Work instruction:
Whenever the string "traffic" turns up in a line of the data below, copy that line.

(Remote sensing detection data)

+ + +

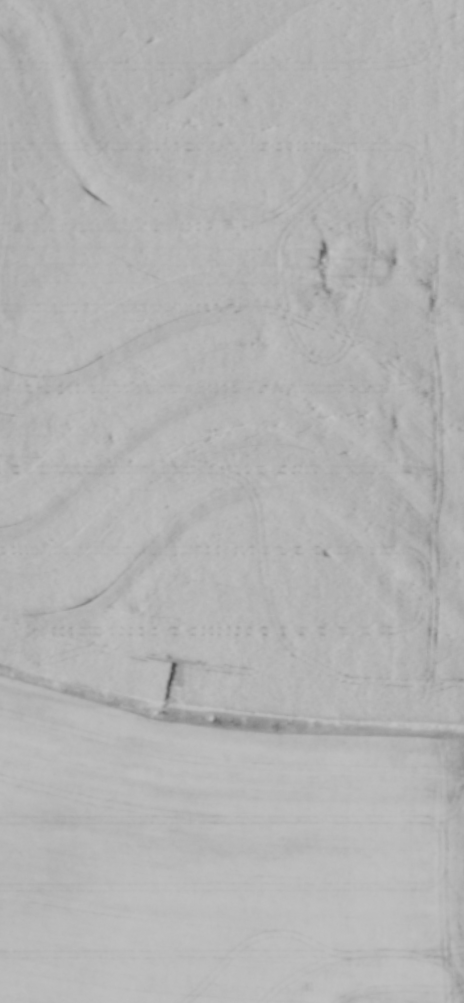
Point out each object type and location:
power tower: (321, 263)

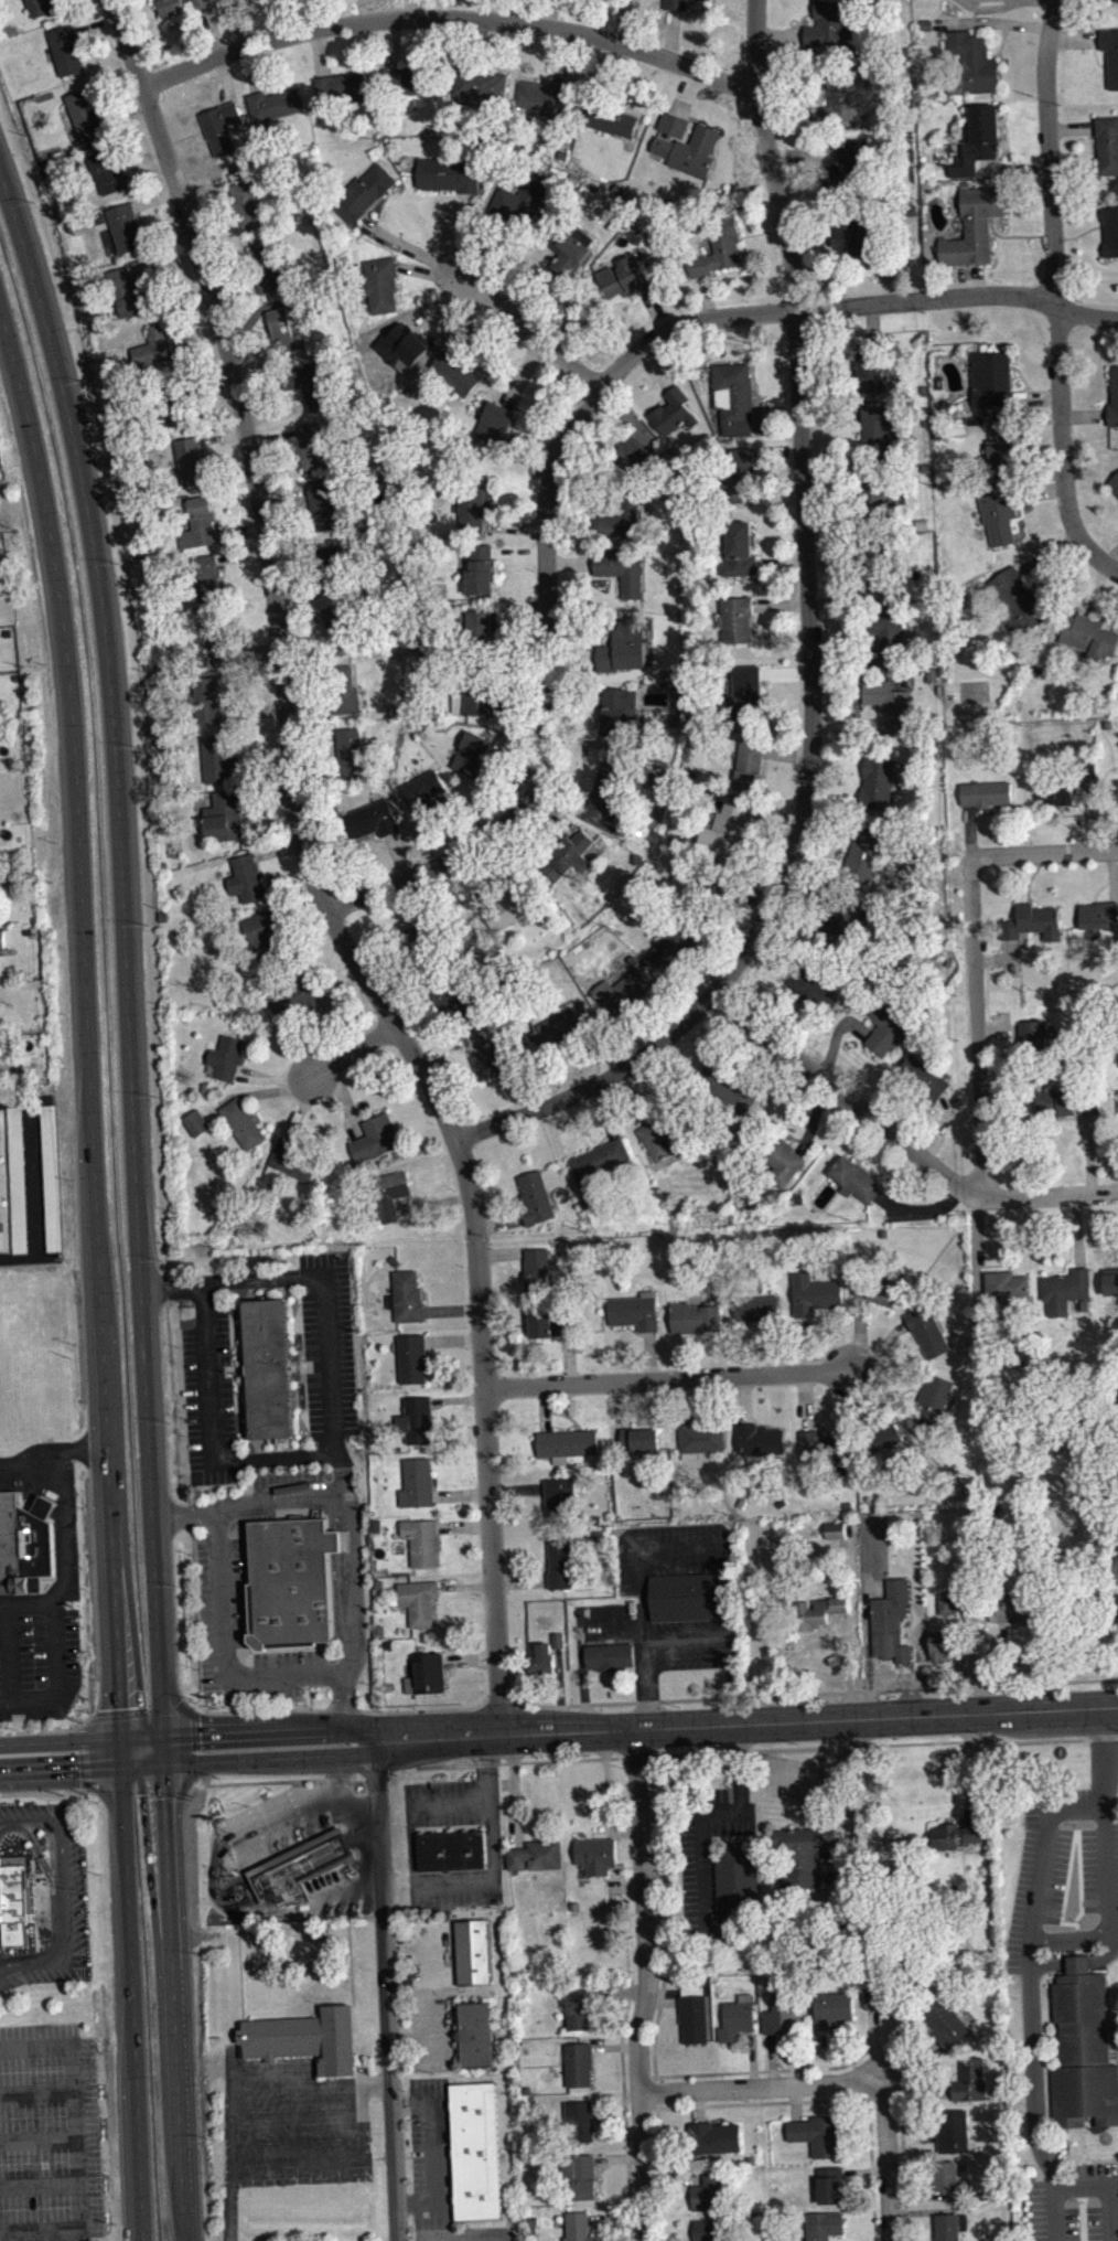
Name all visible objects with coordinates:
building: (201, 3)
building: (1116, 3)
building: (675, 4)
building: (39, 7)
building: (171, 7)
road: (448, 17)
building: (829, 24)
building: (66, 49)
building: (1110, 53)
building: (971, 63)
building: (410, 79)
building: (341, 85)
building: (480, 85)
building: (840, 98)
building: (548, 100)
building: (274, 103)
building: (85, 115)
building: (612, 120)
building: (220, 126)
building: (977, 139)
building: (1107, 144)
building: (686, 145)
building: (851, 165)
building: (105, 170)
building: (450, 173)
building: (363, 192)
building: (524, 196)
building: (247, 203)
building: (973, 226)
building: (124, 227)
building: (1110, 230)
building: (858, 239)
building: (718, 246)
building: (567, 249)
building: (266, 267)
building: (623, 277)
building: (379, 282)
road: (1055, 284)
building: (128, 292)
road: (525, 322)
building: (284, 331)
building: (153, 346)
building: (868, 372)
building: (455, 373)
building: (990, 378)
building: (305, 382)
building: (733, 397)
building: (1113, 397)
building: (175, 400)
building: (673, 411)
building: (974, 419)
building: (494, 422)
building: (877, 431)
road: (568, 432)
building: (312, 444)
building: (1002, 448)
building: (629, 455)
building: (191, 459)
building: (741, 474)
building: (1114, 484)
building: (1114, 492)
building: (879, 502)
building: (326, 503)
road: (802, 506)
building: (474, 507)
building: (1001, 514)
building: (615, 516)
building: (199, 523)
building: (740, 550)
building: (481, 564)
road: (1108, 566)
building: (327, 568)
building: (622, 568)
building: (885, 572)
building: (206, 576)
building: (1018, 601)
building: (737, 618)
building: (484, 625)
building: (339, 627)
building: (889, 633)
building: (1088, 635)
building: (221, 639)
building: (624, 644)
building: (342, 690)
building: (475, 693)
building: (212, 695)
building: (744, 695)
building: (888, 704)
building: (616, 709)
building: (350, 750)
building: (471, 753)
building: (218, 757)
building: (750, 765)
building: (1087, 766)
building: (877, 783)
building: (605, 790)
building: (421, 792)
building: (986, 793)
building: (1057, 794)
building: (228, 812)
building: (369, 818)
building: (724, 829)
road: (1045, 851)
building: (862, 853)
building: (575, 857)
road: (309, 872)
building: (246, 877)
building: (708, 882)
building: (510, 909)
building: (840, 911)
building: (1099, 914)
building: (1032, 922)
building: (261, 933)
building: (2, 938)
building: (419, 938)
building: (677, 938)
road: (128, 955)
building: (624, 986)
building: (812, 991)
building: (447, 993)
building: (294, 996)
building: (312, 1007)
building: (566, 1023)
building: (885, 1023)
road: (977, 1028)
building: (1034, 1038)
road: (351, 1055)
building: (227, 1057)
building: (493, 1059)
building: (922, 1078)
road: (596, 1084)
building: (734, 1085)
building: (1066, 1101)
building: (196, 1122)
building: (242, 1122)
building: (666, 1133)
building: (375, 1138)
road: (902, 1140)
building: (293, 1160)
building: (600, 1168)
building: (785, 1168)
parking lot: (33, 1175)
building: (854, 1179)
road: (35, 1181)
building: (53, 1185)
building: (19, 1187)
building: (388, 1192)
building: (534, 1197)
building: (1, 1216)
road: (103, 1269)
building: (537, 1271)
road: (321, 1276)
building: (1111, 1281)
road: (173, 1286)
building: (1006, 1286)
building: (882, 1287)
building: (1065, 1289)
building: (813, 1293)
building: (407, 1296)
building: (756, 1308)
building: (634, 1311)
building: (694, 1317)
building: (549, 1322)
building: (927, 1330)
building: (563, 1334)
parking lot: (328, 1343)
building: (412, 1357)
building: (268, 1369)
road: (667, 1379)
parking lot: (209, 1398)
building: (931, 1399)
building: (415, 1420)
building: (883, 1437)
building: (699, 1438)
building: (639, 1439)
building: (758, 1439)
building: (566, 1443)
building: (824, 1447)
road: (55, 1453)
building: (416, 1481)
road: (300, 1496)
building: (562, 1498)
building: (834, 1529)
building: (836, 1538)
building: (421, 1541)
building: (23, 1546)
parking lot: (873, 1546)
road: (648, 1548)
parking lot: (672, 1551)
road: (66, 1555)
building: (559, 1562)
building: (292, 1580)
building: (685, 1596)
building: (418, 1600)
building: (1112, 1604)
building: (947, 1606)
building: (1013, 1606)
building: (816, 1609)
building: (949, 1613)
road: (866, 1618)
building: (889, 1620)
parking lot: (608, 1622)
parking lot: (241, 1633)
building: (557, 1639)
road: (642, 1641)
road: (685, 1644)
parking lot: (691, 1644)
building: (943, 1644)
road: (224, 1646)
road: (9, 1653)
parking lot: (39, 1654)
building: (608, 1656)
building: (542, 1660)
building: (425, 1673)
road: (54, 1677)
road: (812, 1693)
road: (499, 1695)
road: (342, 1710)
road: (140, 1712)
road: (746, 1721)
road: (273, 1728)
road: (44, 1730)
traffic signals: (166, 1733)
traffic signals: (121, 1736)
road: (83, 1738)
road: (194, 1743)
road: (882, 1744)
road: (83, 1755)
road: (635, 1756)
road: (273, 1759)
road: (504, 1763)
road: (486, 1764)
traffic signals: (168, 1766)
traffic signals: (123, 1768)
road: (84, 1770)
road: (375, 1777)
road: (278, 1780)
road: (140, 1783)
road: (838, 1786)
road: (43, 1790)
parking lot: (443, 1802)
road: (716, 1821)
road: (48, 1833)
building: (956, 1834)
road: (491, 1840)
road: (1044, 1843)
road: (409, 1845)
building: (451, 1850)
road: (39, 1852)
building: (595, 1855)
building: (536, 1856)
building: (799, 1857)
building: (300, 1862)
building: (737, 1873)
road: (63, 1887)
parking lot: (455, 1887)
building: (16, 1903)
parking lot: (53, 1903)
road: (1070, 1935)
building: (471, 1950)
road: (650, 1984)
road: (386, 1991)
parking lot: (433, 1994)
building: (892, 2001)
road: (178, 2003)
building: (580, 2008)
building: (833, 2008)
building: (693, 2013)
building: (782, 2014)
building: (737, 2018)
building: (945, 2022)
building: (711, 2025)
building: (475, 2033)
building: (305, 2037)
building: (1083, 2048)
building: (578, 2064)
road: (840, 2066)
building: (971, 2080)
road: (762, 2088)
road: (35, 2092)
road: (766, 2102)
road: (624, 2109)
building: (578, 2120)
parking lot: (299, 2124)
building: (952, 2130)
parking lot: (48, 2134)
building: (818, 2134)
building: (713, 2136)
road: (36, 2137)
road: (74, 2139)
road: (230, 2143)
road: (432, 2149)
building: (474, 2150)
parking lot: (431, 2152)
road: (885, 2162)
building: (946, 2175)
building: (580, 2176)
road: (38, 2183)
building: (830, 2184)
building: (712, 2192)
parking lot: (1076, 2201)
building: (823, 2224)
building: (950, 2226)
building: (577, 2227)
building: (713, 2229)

+ + +

Solution to the exercise:
traffic signals: (166, 1733)
traffic signals: (121, 1736)
traffic signals: (168, 1766)
traffic signals: (123, 1768)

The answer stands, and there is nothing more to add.